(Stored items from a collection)
###
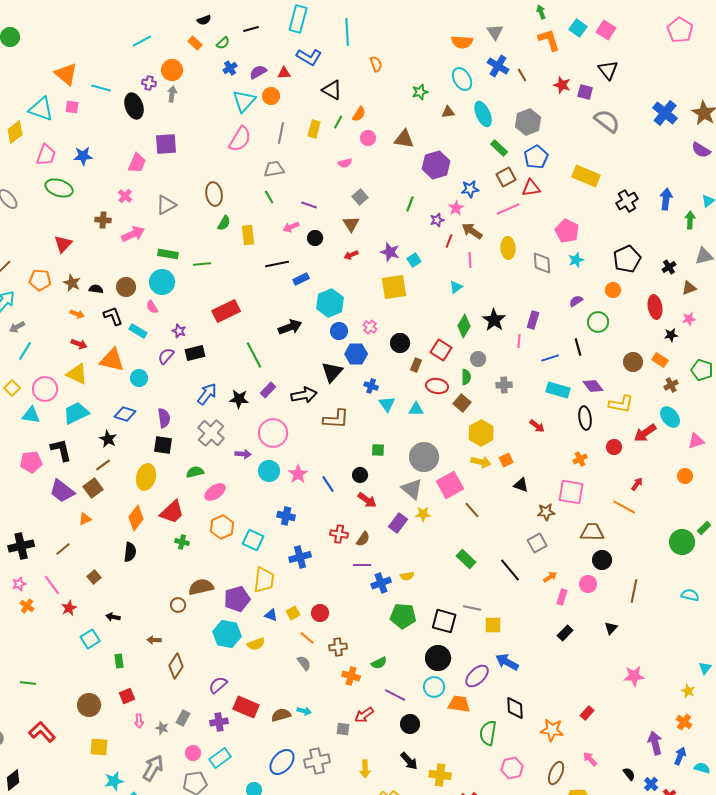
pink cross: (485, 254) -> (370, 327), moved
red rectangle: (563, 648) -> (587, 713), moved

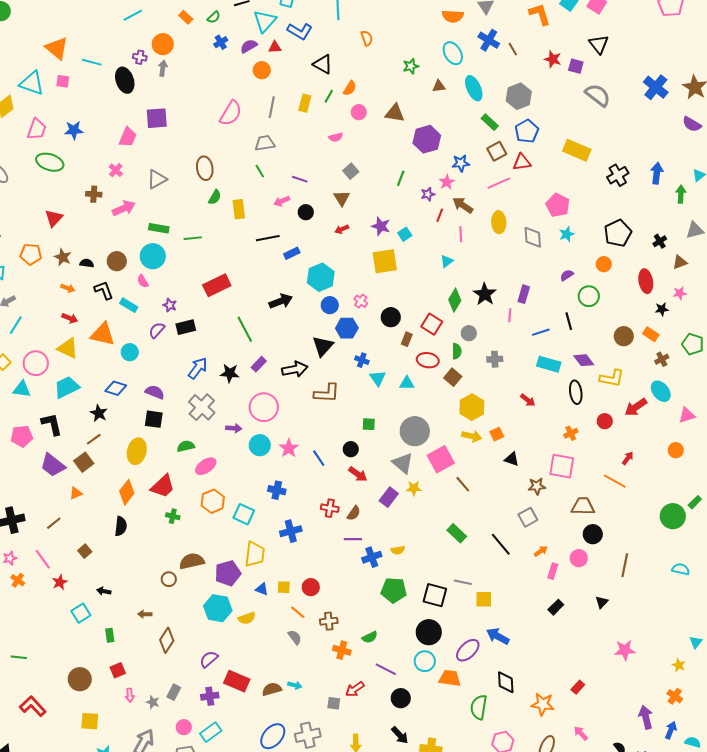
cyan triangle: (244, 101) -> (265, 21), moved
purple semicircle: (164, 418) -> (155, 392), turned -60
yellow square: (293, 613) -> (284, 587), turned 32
###
ASSIGNMENT: Word for word, retype the lines from the one containing "cyan triangle: (244, 101) -> (265, 21), moved" through the final line of the data, including both ends and nothing more.

ANSWER AREA:
cyan triangle: (244, 101) -> (265, 21), moved
purple semicircle: (164, 418) -> (155, 392), turned -60
yellow square: (293, 613) -> (284, 587), turned 32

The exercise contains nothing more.